MATERIAL SUPPLIED:

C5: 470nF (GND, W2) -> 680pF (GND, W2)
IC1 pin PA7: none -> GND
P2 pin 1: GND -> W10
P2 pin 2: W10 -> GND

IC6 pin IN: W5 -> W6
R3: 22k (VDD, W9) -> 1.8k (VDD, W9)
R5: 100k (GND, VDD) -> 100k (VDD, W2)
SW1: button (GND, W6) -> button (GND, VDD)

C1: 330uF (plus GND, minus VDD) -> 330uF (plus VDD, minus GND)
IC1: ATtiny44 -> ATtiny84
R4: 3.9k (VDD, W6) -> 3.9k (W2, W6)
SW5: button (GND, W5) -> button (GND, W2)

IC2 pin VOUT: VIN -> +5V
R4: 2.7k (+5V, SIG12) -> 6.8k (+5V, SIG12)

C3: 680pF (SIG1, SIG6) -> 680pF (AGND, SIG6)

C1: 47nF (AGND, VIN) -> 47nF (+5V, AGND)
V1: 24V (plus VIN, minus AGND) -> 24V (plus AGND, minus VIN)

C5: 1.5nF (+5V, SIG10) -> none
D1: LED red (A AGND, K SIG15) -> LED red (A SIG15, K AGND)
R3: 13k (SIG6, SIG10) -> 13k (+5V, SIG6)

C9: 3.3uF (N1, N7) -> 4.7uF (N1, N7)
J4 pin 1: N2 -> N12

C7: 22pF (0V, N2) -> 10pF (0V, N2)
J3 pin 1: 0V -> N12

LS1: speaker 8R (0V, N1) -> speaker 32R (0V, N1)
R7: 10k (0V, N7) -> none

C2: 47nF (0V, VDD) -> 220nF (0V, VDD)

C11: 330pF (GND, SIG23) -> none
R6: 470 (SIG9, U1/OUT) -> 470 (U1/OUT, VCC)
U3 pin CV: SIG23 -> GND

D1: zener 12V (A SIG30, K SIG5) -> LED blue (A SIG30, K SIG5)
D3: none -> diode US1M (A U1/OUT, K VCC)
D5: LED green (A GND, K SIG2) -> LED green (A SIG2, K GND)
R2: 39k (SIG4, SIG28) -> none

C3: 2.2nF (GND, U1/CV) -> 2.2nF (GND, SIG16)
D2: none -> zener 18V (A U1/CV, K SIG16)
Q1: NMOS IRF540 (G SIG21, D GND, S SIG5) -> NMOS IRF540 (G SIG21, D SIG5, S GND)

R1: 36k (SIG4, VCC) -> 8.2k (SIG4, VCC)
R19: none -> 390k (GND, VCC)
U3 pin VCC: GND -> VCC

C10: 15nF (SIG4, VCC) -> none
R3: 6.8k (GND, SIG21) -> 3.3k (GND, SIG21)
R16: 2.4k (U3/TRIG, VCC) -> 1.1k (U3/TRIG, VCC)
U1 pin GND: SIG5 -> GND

ASSIGNMENT: What you give back should be exactly the lines of the data above from the line with "IC6 pin IN: W5 -> W6" through the line with "C5: 1.5nF (+5V, SIG10) -> none", both of those included, and nothing more.

SOLUTION FOR THIS TASK:
IC6 pin IN: W5 -> W6
R3: 22k (VDD, W9) -> 1.8k (VDD, W9)
R5: 100k (GND, VDD) -> 100k (VDD, W2)
SW1: button (GND, W6) -> button (GND, VDD)

C1: 330uF (plus GND, minus VDD) -> 330uF (plus VDD, minus GND)
IC1: ATtiny44 -> ATtiny84
R4: 3.9k (VDD, W6) -> 3.9k (W2, W6)
SW5: button (GND, W5) -> button (GND, W2)

IC2 pin VOUT: VIN -> +5V
R4: 2.7k (+5V, SIG12) -> 6.8k (+5V, SIG12)

C3: 680pF (SIG1, SIG6) -> 680pF (AGND, SIG6)

C1: 47nF (AGND, VIN) -> 47nF (+5V, AGND)
V1: 24V (plus VIN, minus AGND) -> 24V (plus AGND, minus VIN)

C5: 1.5nF (+5V, SIG10) -> none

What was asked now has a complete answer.